== RECORDS FOR THIS EXERCISE

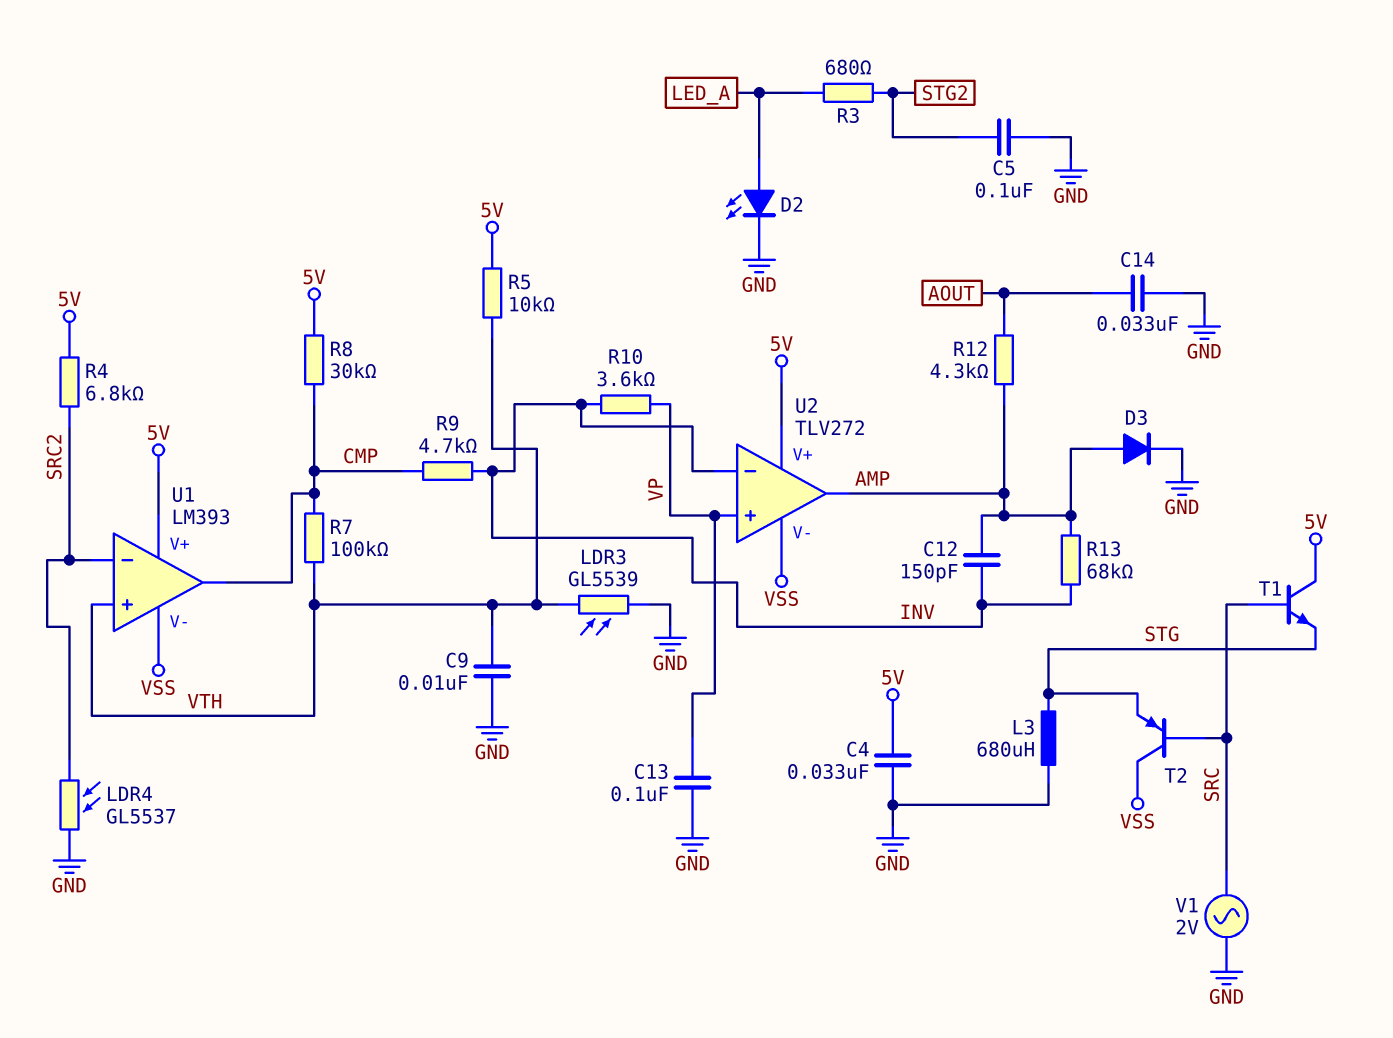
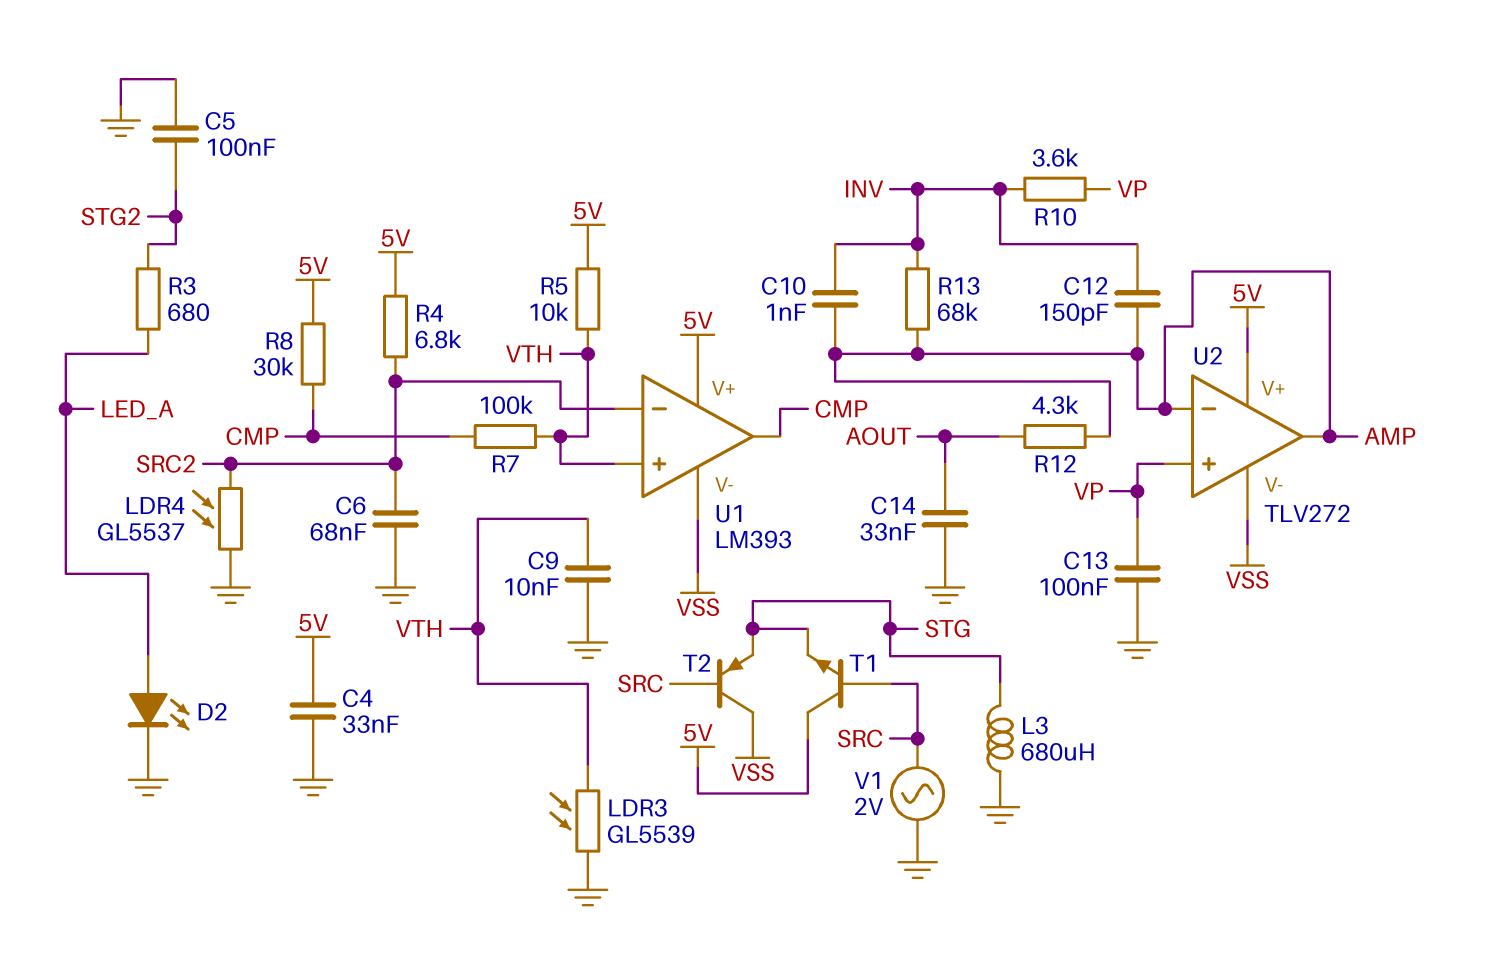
C6: none -> 68nF (GND, SRC2)
C10: none -> 1nF (AMP, INV)
D3: diode (A AMP, K GND) -> none
R9: 4.7k (CMP, INV) -> none
U2 pin in-: INV -> AMP

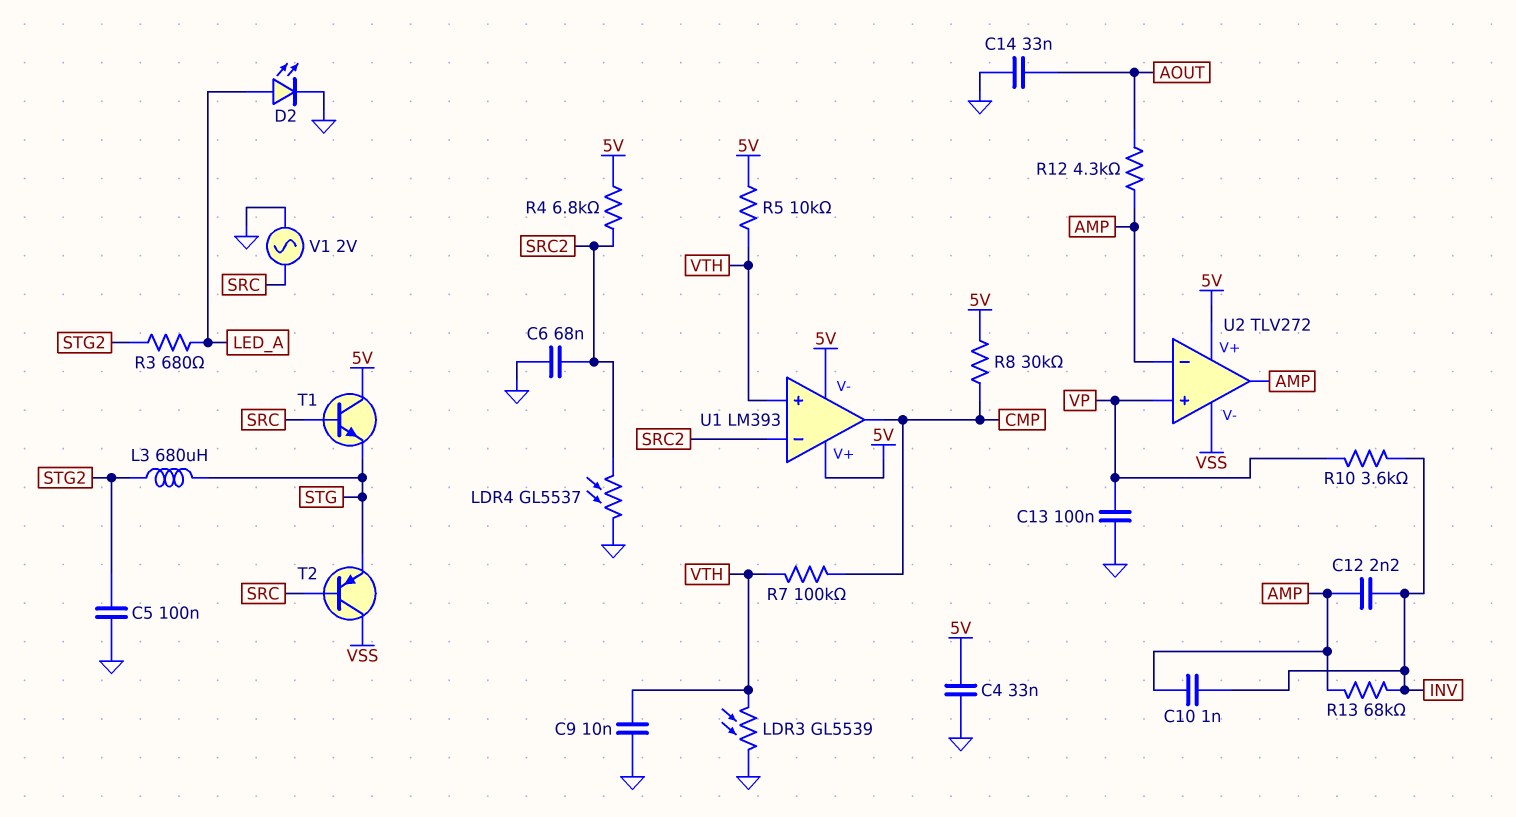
C12: 150pF (AMP, INV) -> 2.2nF (AMP, INV)
L3: 680uH (GND, STG) -> 680uH (STG, STG2)
U1 pin V-: VSS -> 5V

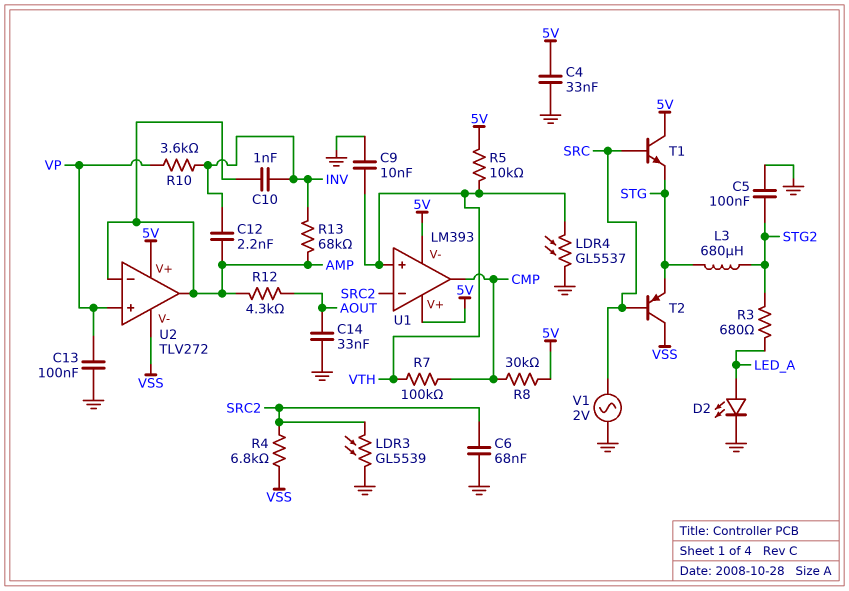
LDR3: GL5539 (GND, VTH) -> GL5539 (GND, SRC2)
LDR4: GL5537 (GND, SRC2) -> GL5537 (GND, VTH)
R4: 6.8k (5V, SRC2) -> 6.8k (SRC2, VSS)

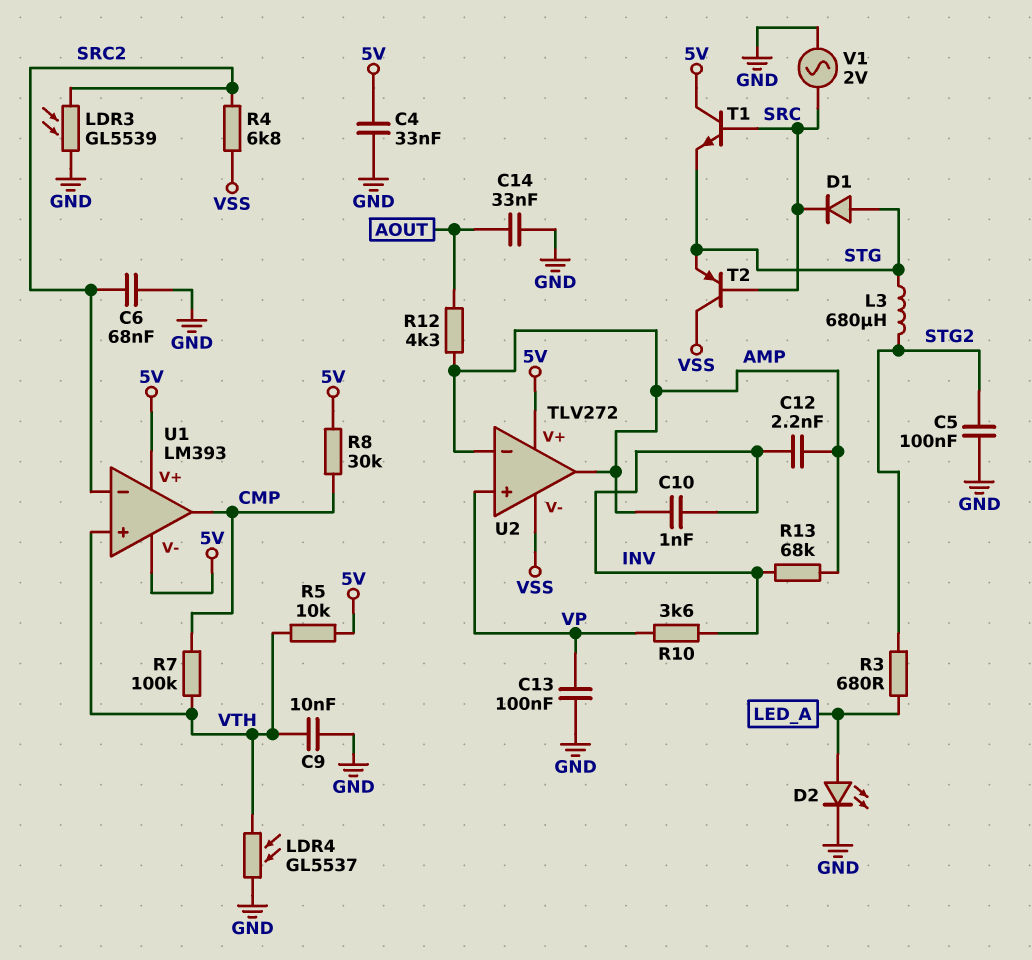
D1: none -> diode (A STG, K SRC)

====

▸ ACTION ITEM:
Which lines run from the one that holds "R4: 6.8k (5V, SRC2) -> 6.8k (SRC2, VSS)" to the final line of the records above? Return them exactly, and skip the pictures.

▸ ANSWER AREA:
R4: 6.8k (5V, SRC2) -> 6.8k (SRC2, VSS)

D1: none -> diode (A STG, K SRC)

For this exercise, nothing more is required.